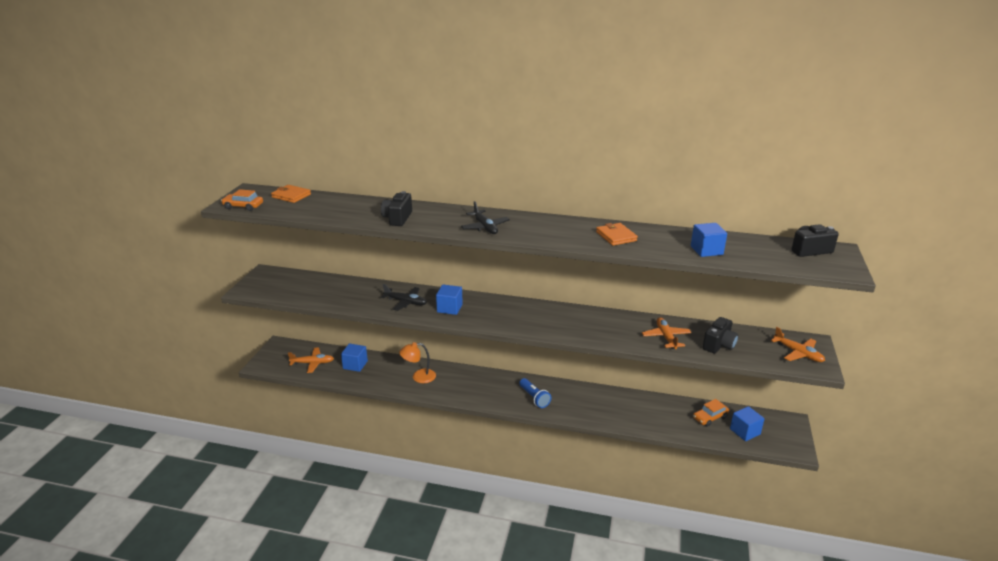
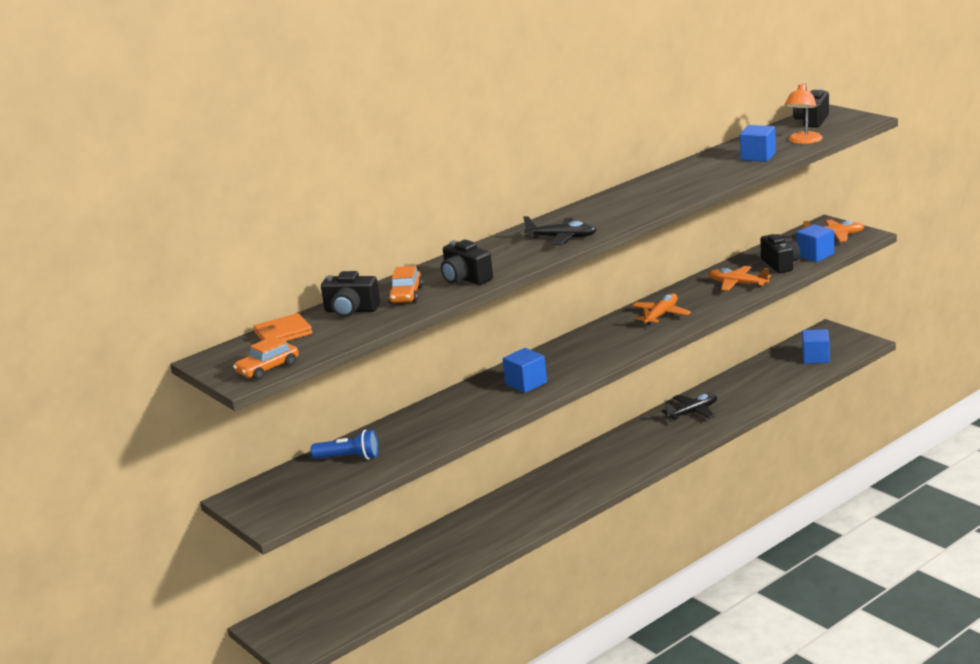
camera: 50 degrees left, 5 degrees down
(313, 363) = (352, 603): orange plane -> orange plane (661, 315)
(331, 202) = (351, 310): none -> black camera
(355, 365) = (402, 568): blue cube -> blue cube (815, 255)
(406, 302) = (473, 408): black plane -> black plane (693, 412)
(419, 377) = (492, 524): orange lamp -> orange lamp (803, 141)
(534, 398) = (629, 456): blue flashlight -> blue flashlight (349, 457)
(616, 236) = (675, 184): orange wallet -> none
(710, 417) = (776, 367): orange car -> orange car (406, 295)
-=-=-
Write down the full listing above exactly as it is, except for any images.

camera: 50 degrees left, 5 degrees down
(313, 363) = (352, 603): orange plane -> orange plane (661, 315)
(331, 202) = (351, 310): none -> black camera
(355, 365) = (402, 568): blue cube -> blue cube (815, 255)
(406, 302) = (473, 408): black plane -> black plane (693, 412)
(419, 377) = (492, 524): orange lamp -> orange lamp (803, 141)
(534, 398) = (629, 456): blue flashlight -> blue flashlight (349, 457)
(616, 236) = (675, 184): orange wallet -> none
(710, 417) = (776, 367): orange car -> orange car (406, 295)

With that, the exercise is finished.